#### [ACTIVITY]
Provide the count of lines below that include the word "NAND", without any accompanying remarks.

#### [GIVEN INFORMATION]
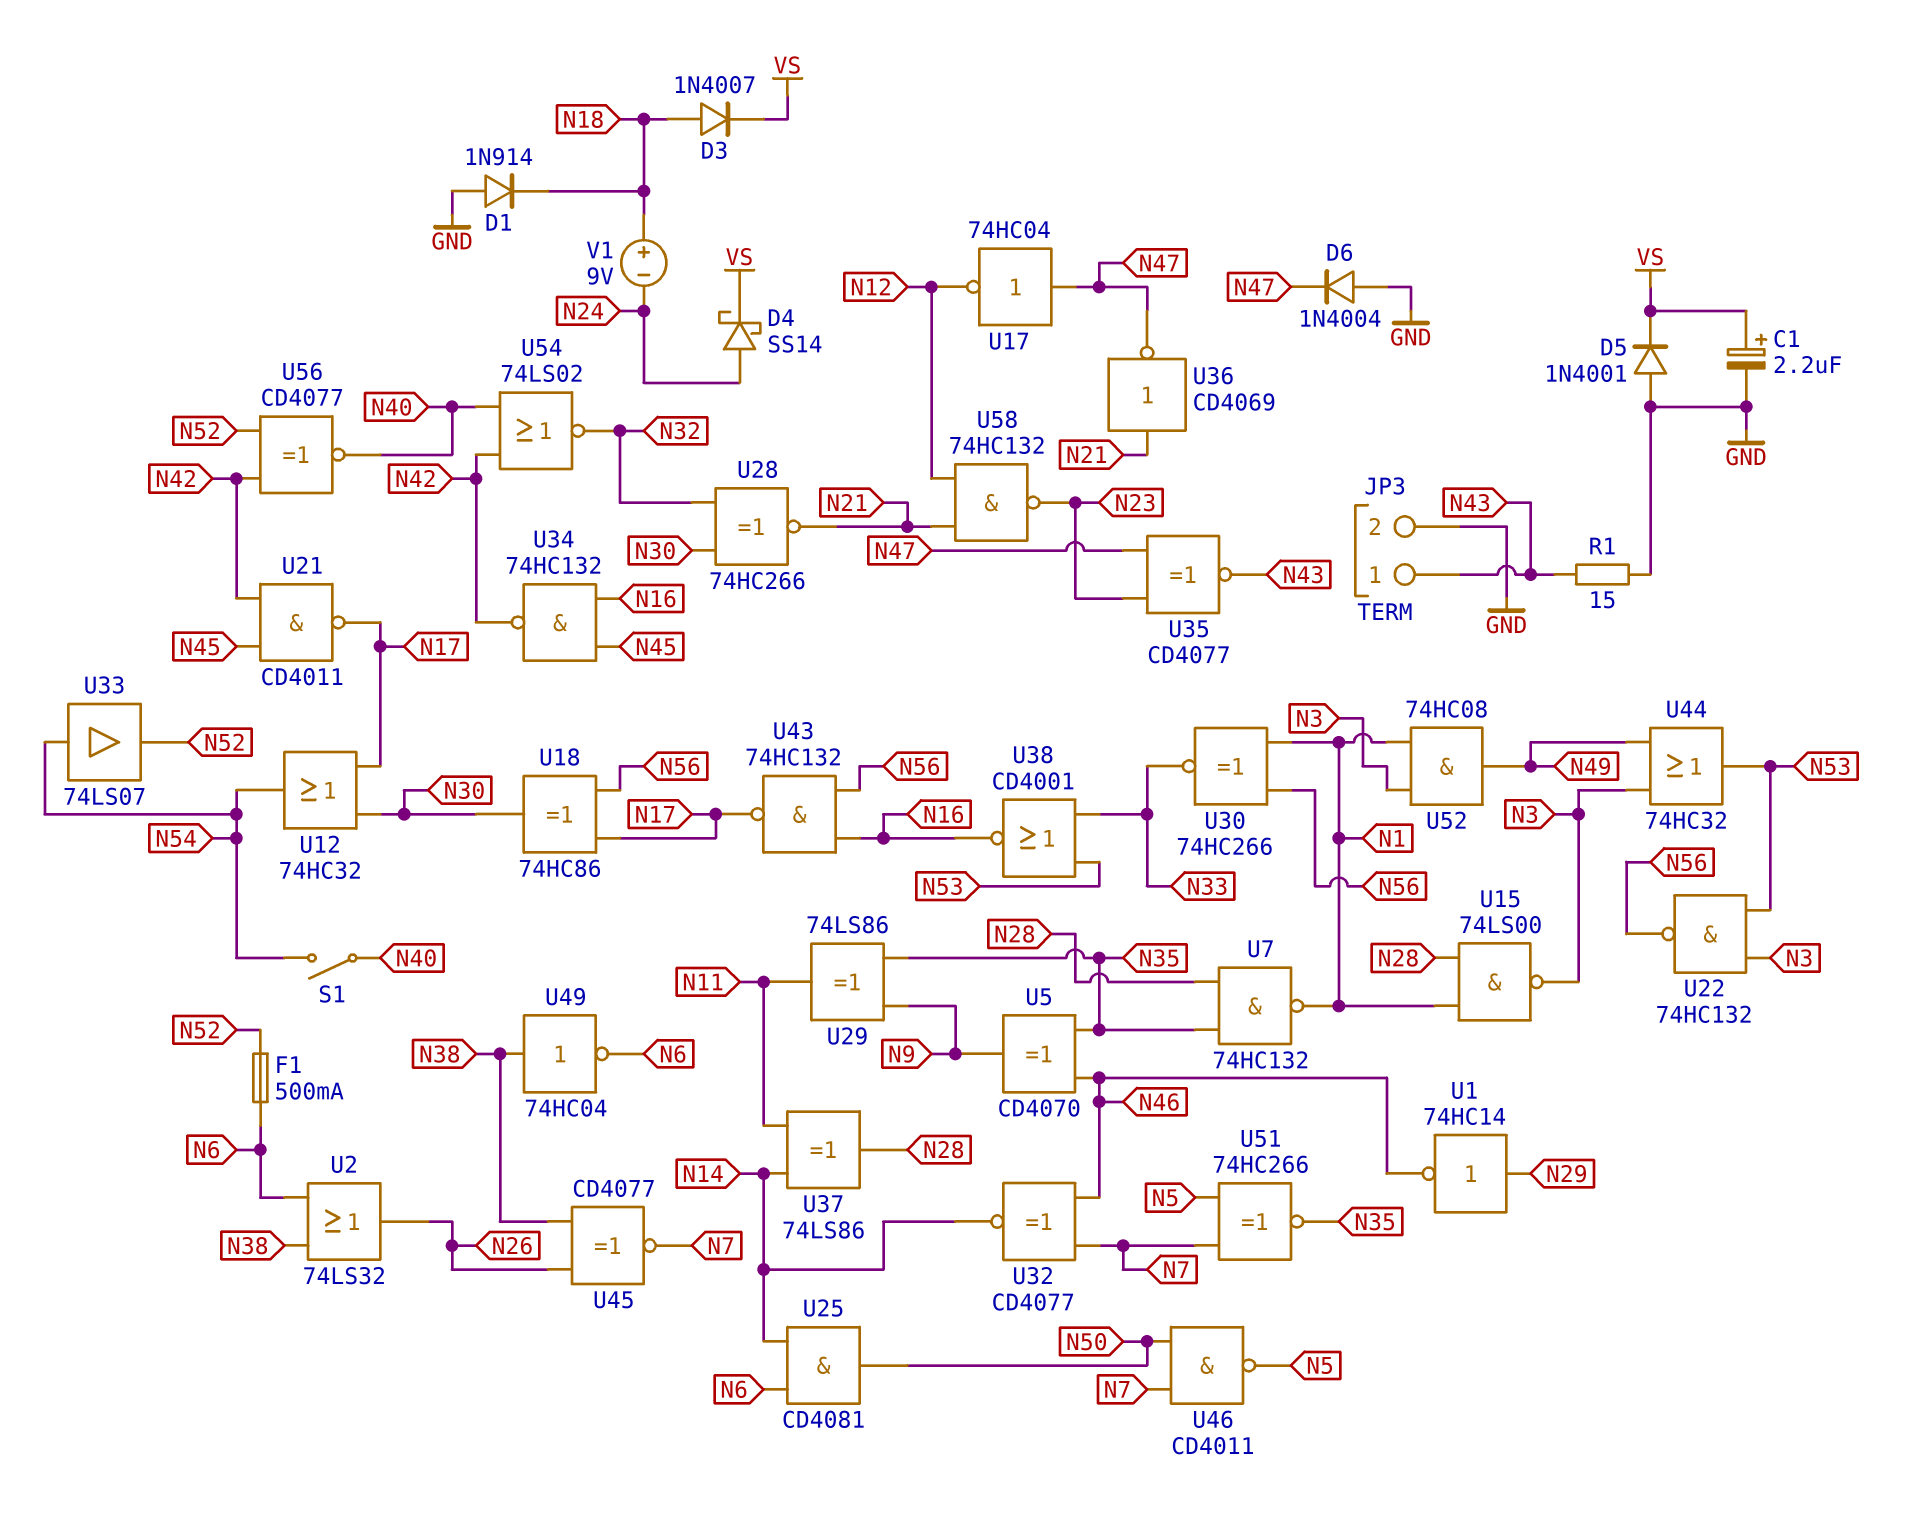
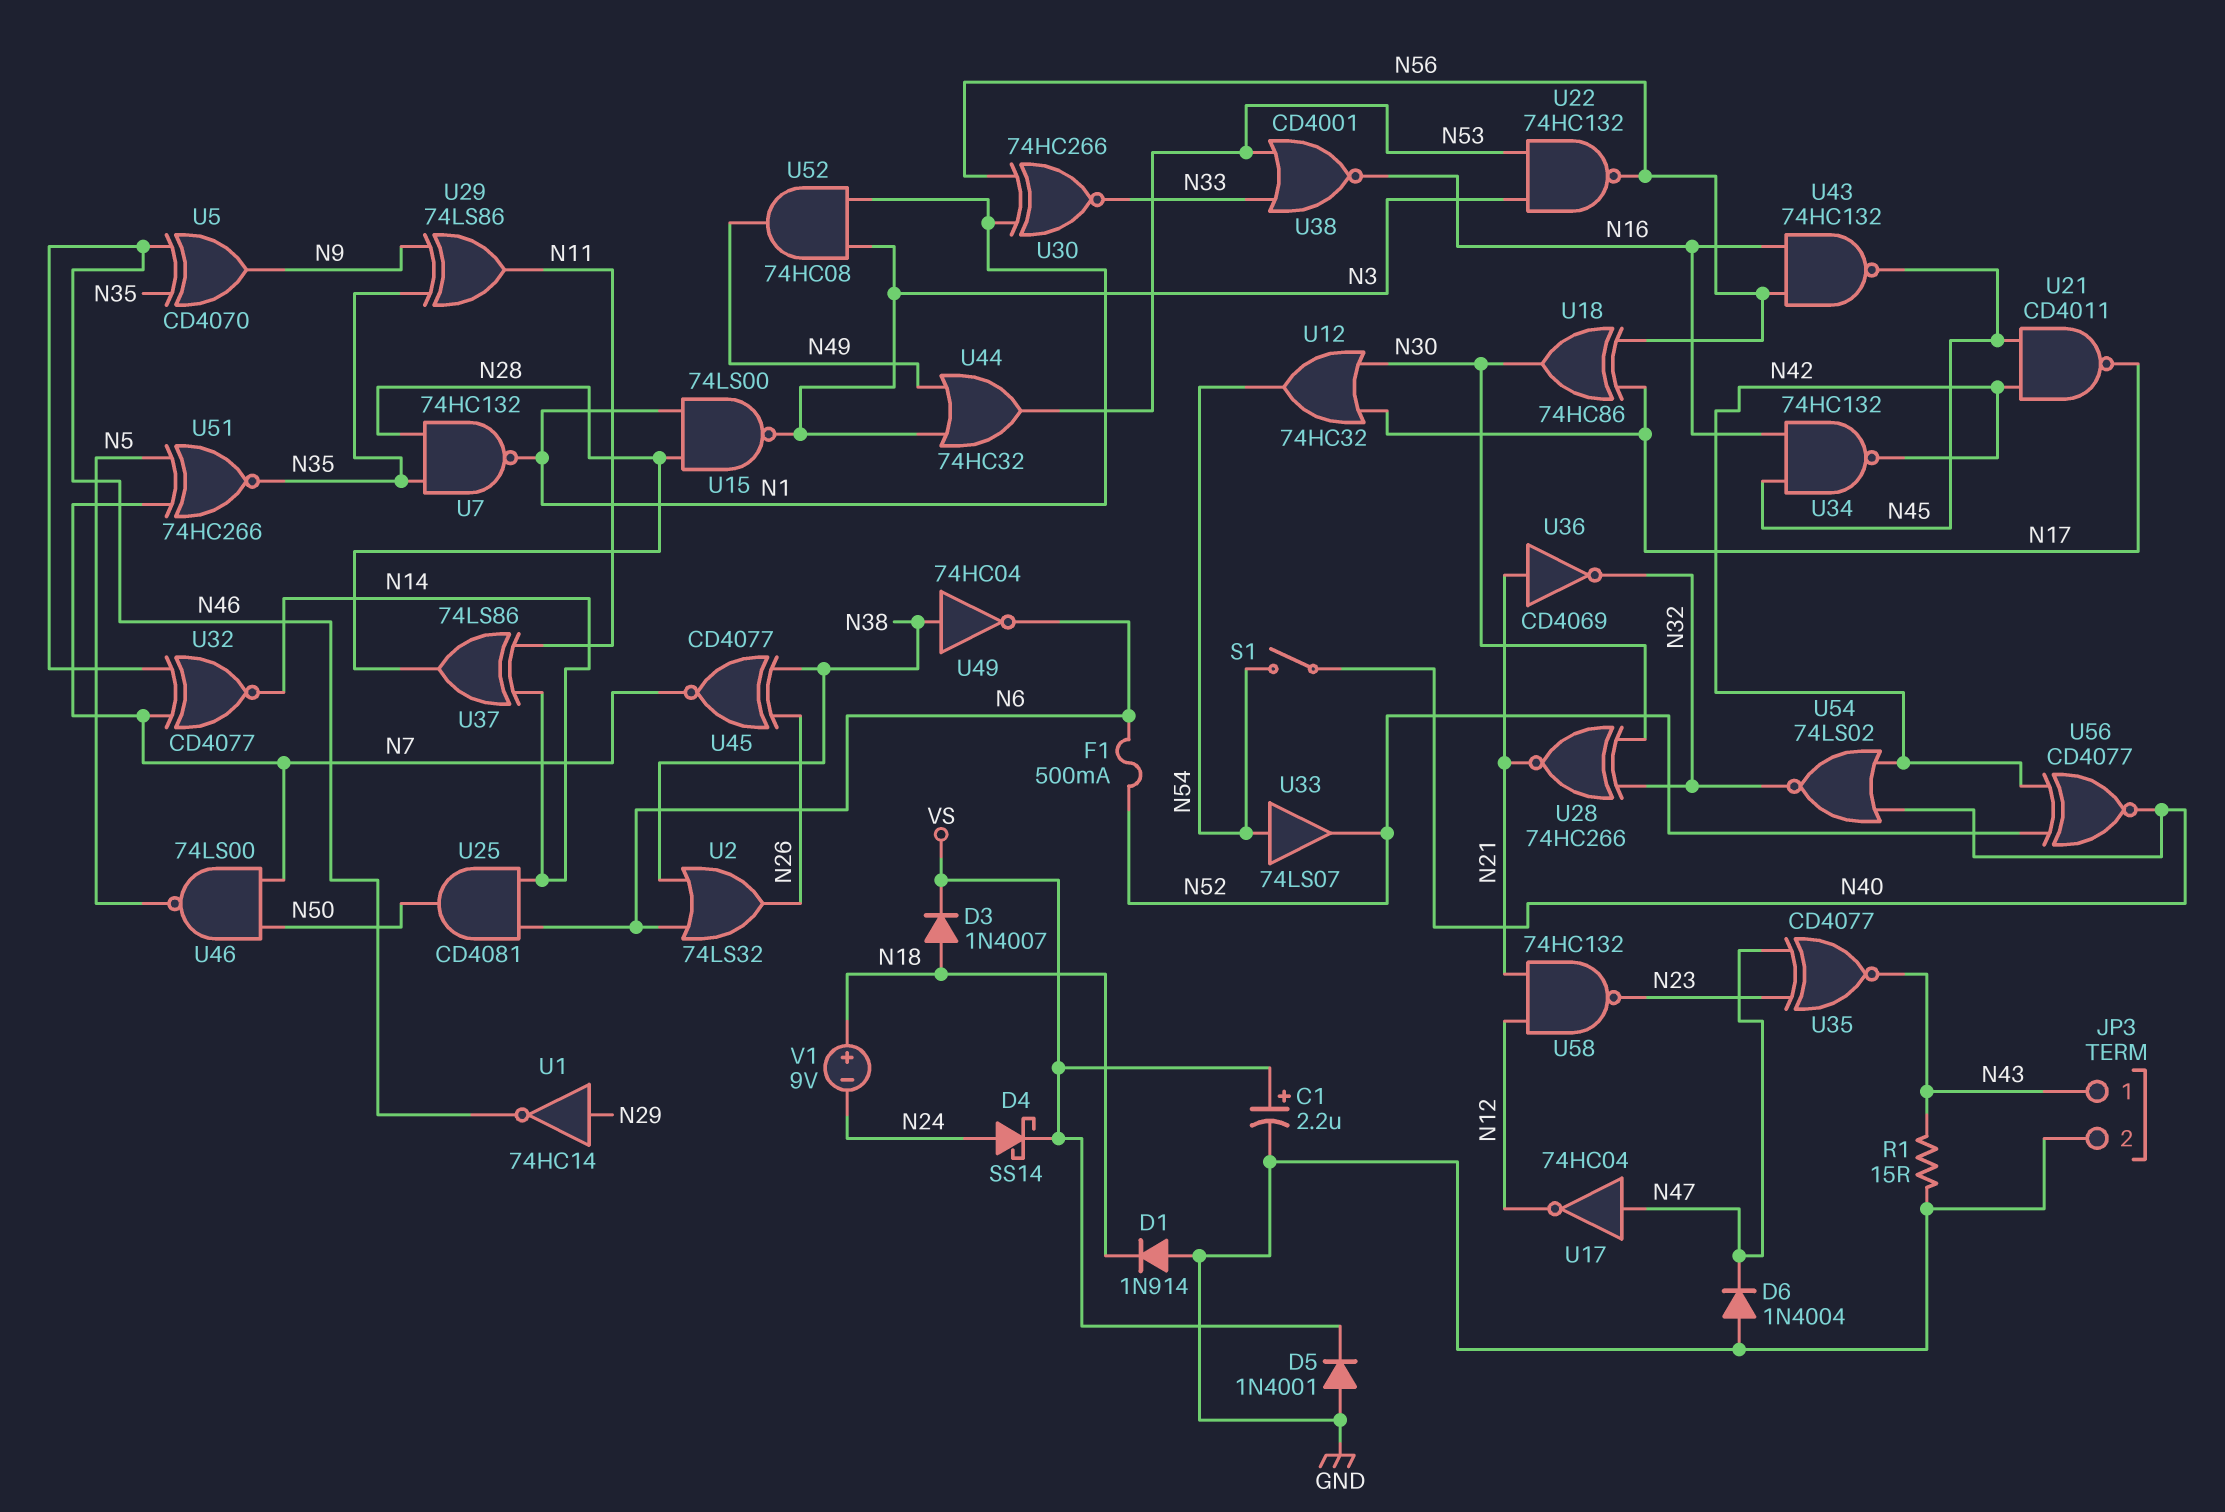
U36: NOT CD4069 (in N21, out N47) -> NOT CD4069 (in N21, out N32)
U43: NAND 74HC132 (in N16, in N56, out N17) -> NAND 74HC132 (in N16, in N56, out N45)
U46: NAND CD4011 (in N7, in N50, out N5) -> NAND 74LS00 (in N7, in N50, out N5)

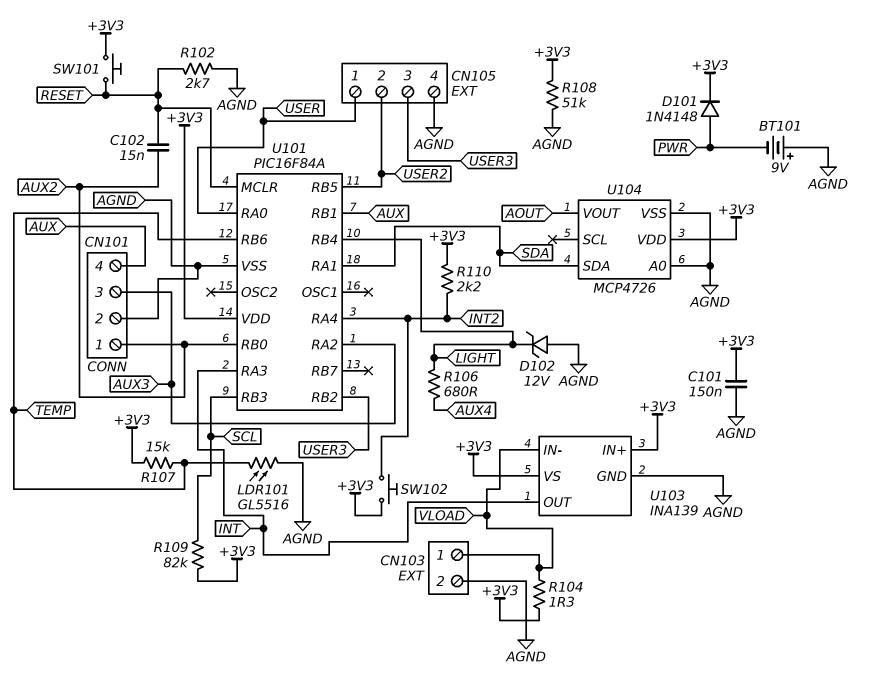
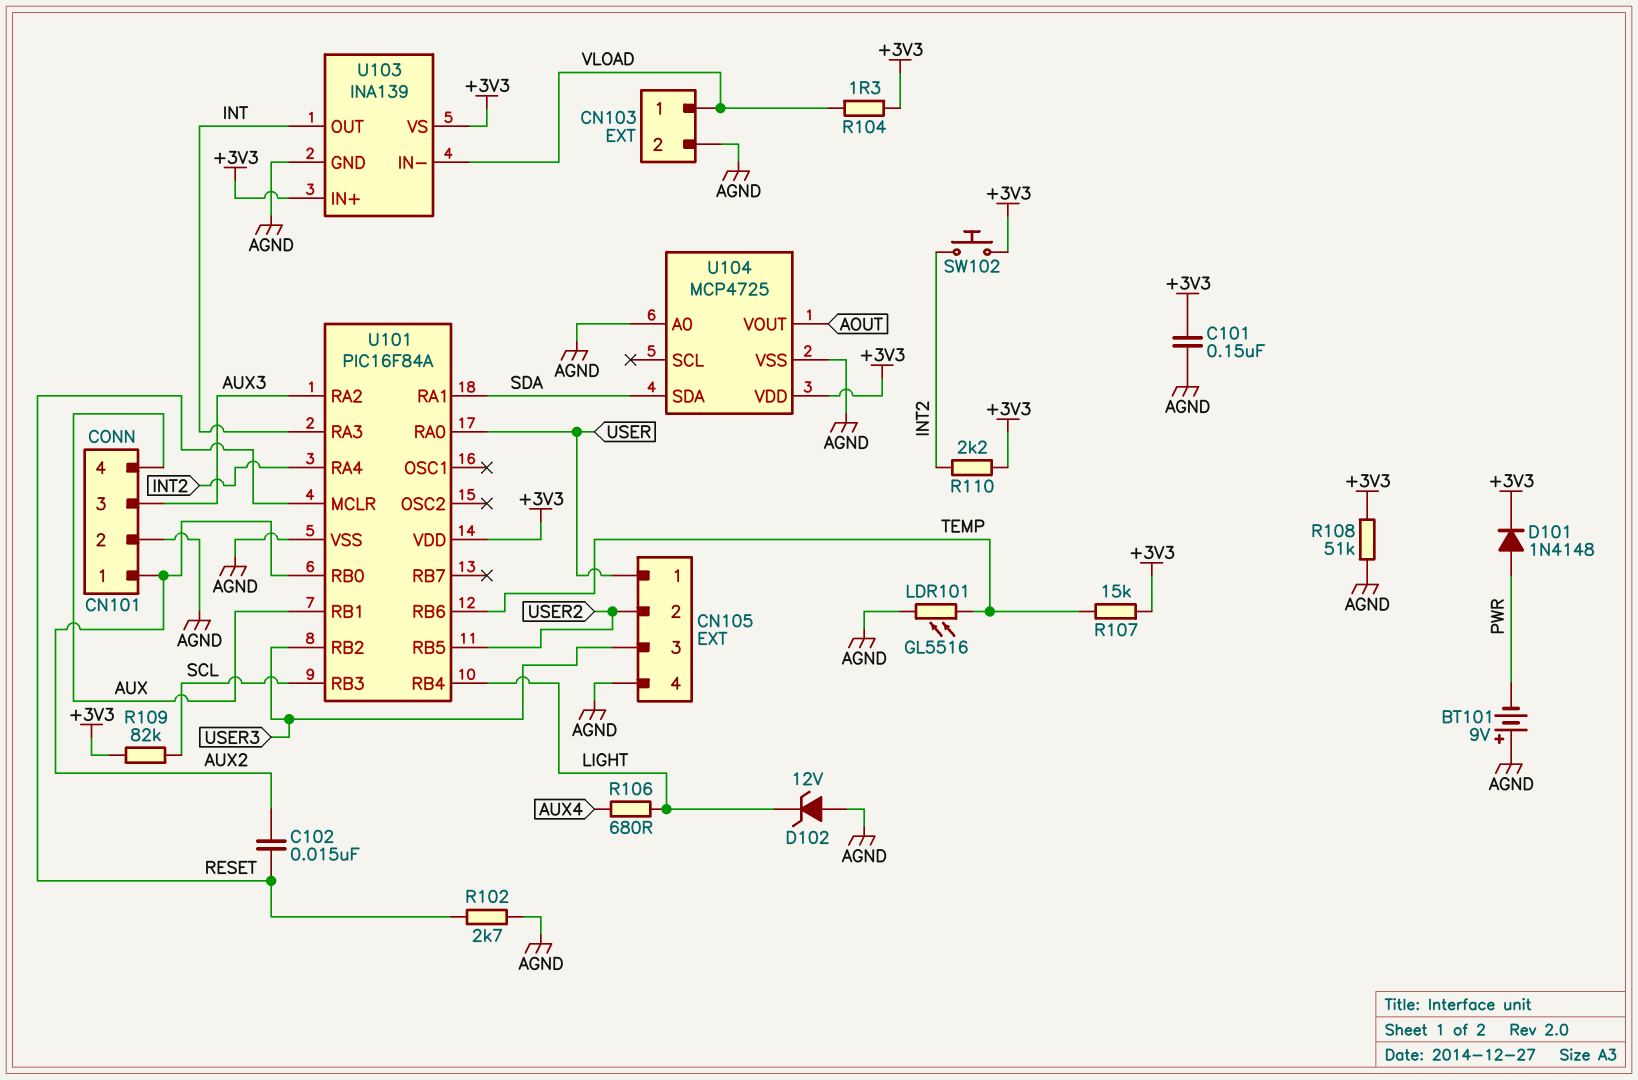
SW101: button (+3V3, RESET) -> none
U104: MCP4726 -> MCP4725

#### [ANSWER TO THE EXERCISE]
2